__INSTRUCTIONS FOR THE TASK__. Determine the number of lines in the data below that hold "cyan"; give nothing but that number.
### RECORD SET ###
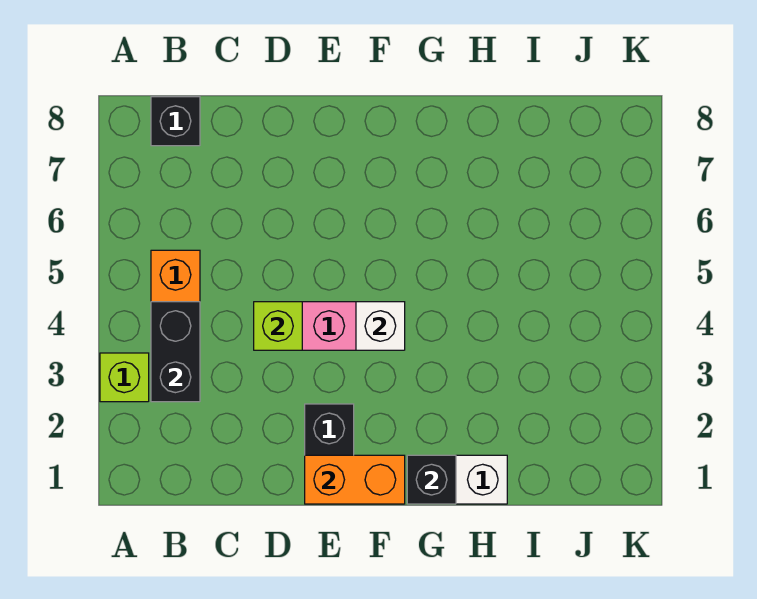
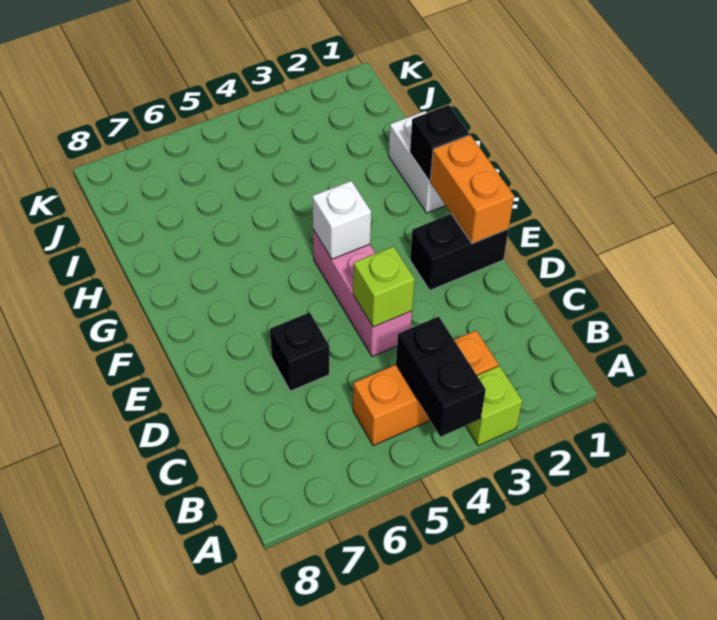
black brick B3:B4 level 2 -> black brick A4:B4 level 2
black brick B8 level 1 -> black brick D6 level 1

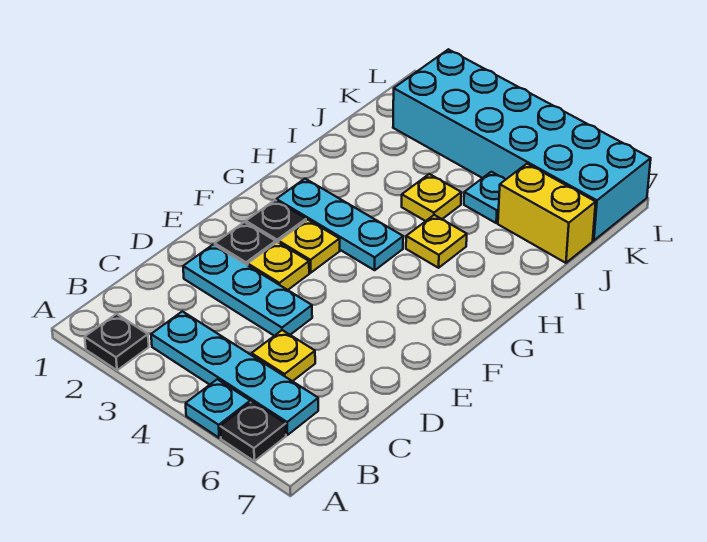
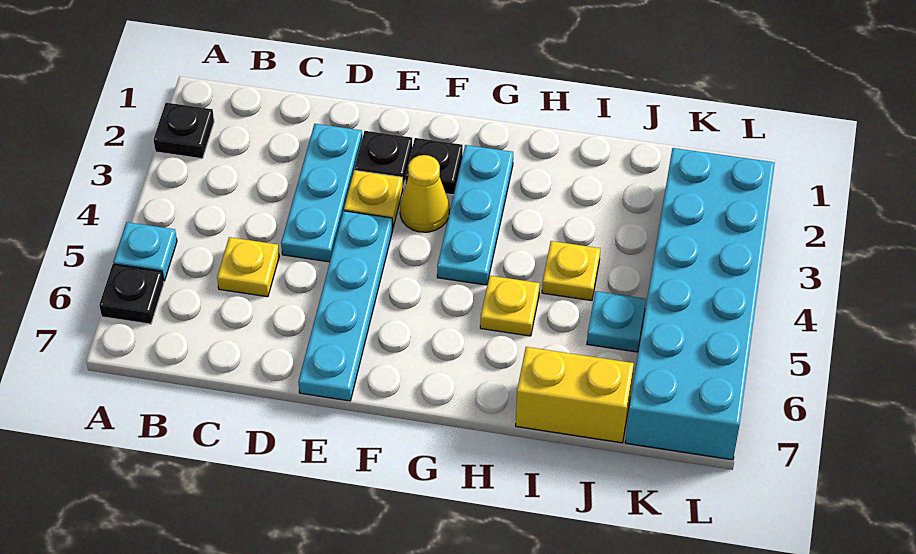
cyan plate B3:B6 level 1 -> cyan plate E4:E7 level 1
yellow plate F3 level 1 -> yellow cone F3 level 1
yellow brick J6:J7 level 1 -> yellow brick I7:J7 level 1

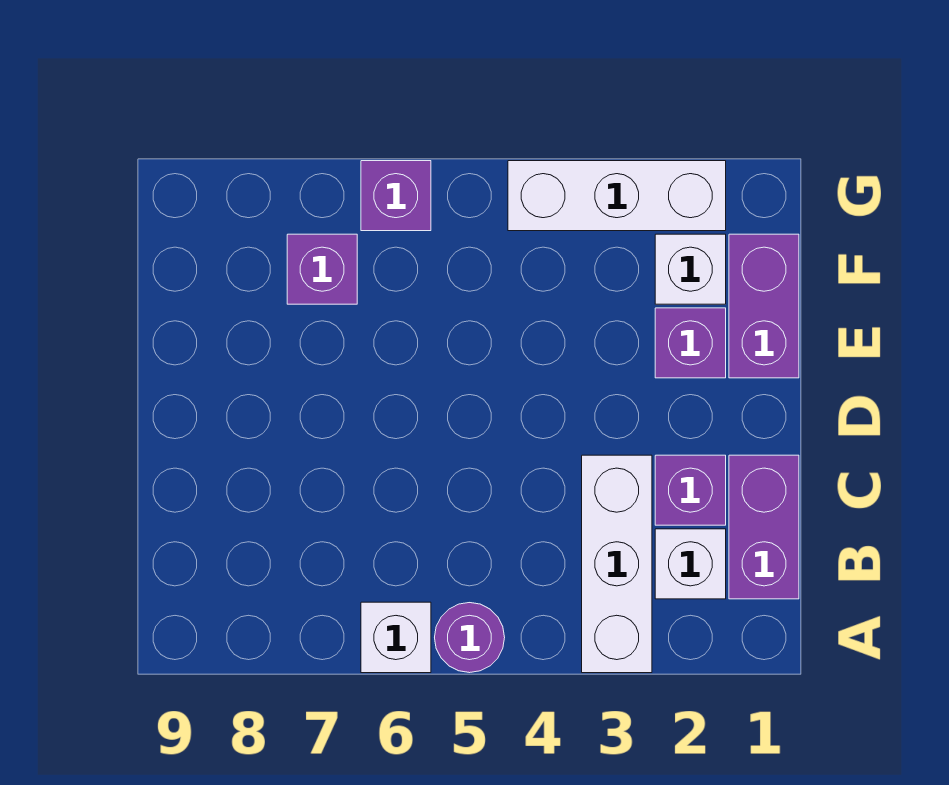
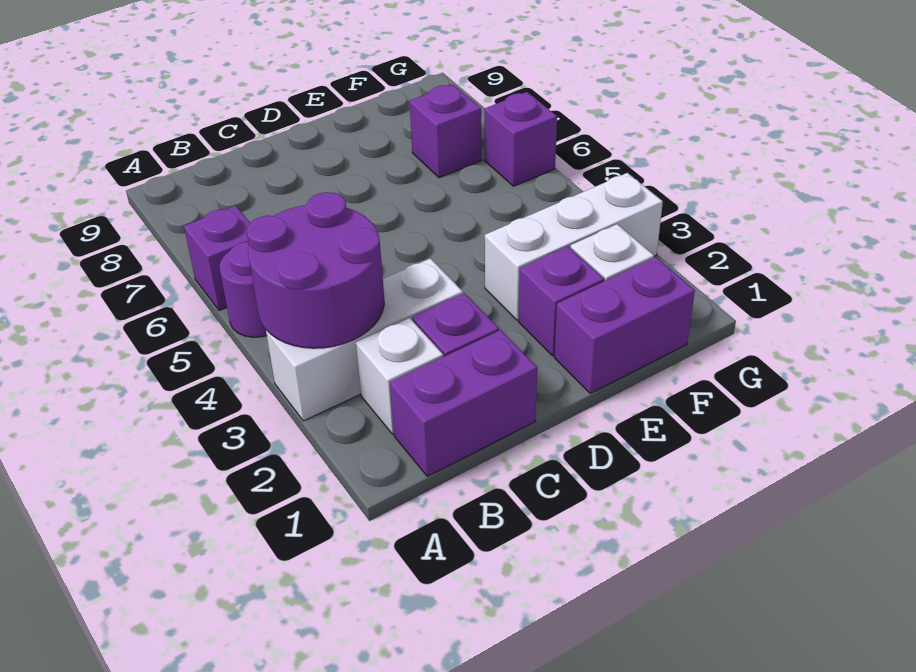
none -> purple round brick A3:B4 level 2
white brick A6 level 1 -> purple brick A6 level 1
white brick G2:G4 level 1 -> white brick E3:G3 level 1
###
### RECORD SET ###
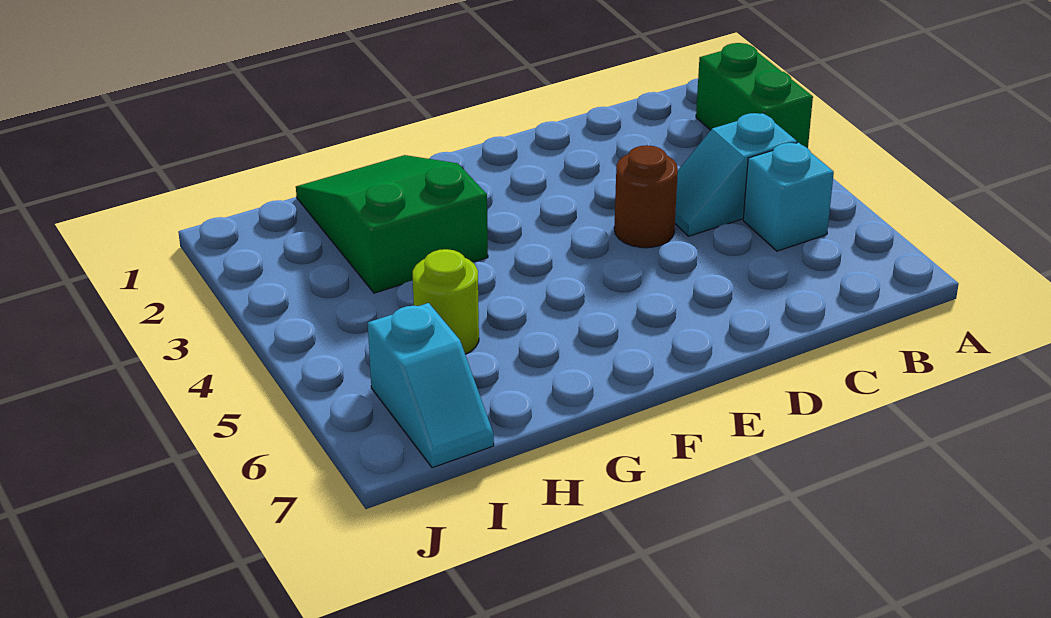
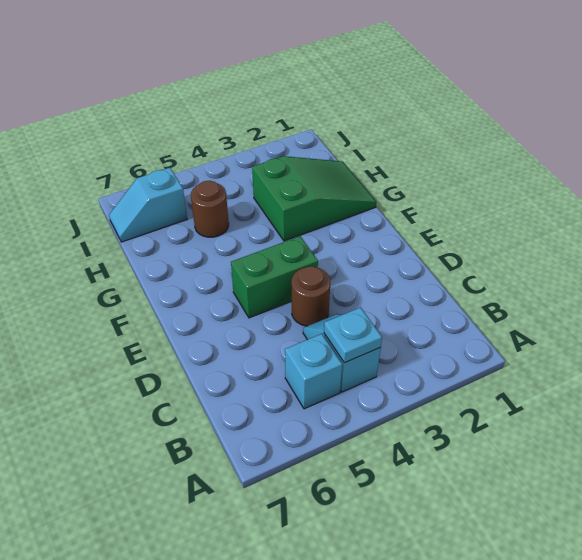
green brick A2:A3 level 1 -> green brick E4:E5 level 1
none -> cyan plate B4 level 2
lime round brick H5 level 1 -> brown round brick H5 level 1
###
### RECORD SET ###
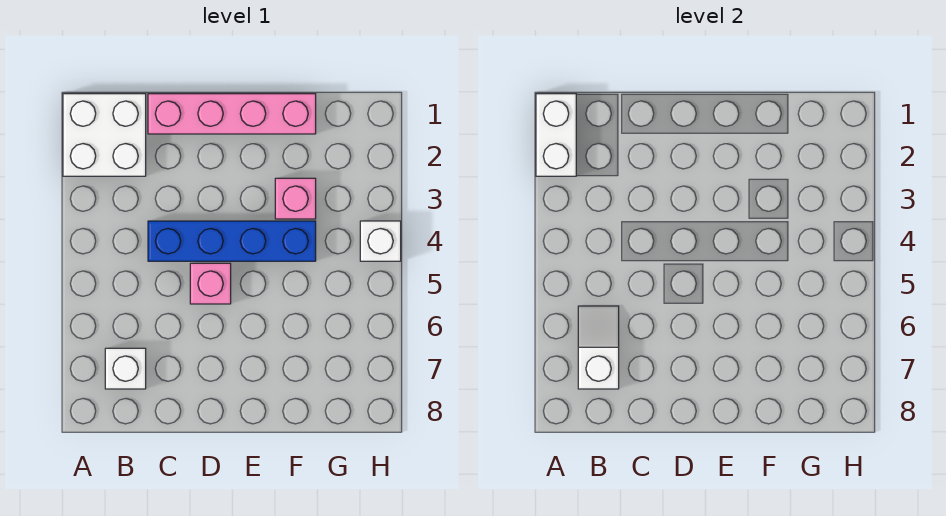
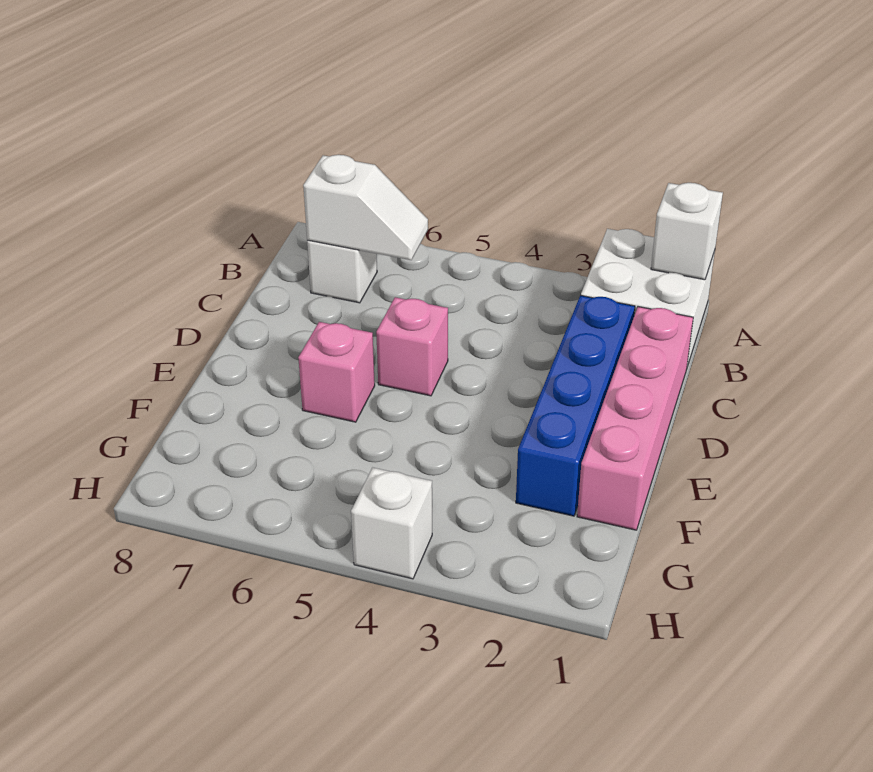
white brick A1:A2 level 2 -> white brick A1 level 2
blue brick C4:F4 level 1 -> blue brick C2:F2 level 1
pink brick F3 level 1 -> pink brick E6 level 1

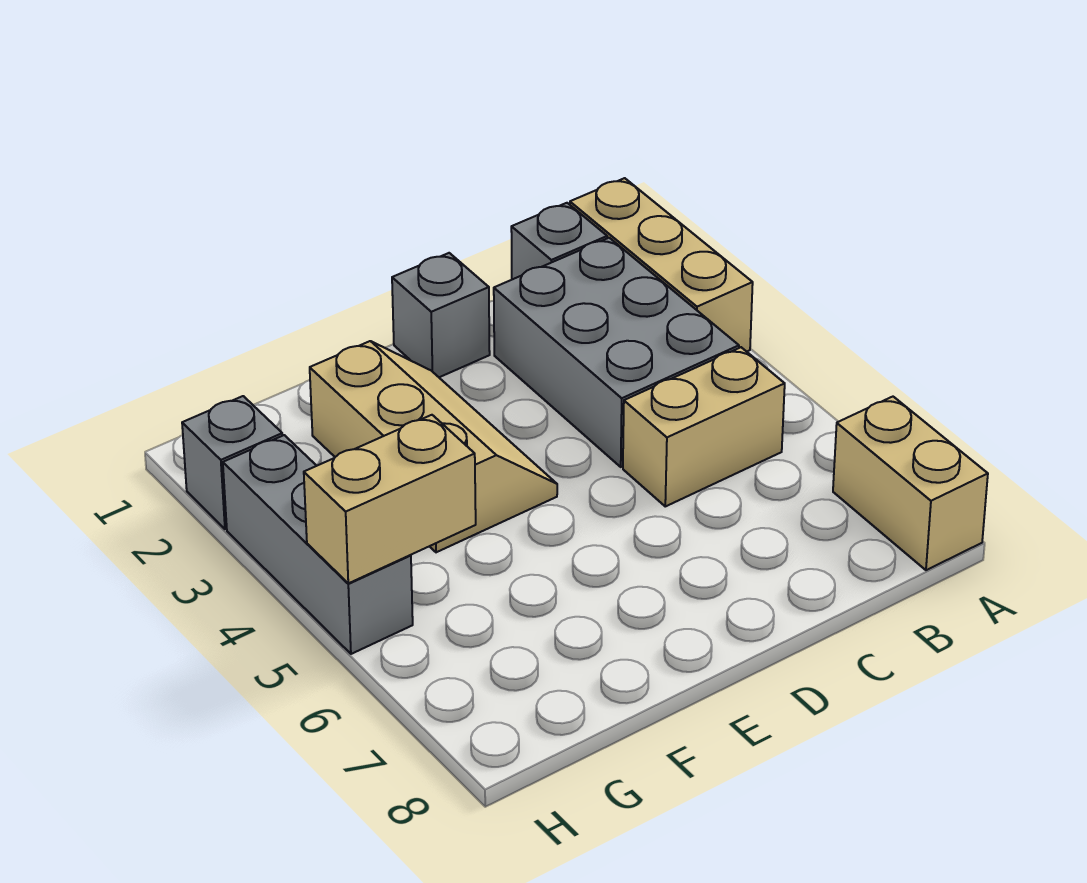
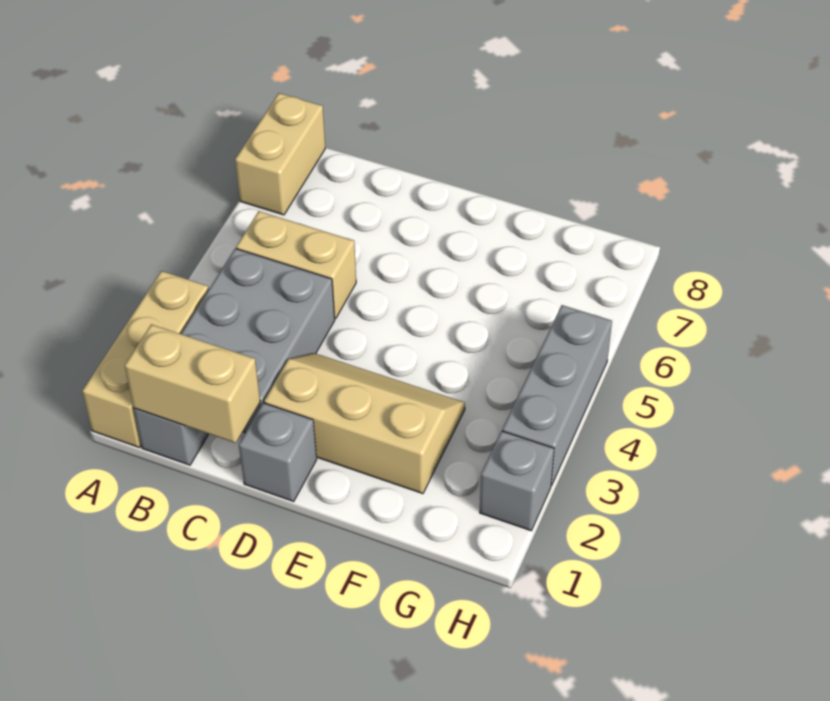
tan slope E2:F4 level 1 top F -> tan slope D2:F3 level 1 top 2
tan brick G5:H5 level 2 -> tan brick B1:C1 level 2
###
__ANSWER TO THE EXERCISE__. 2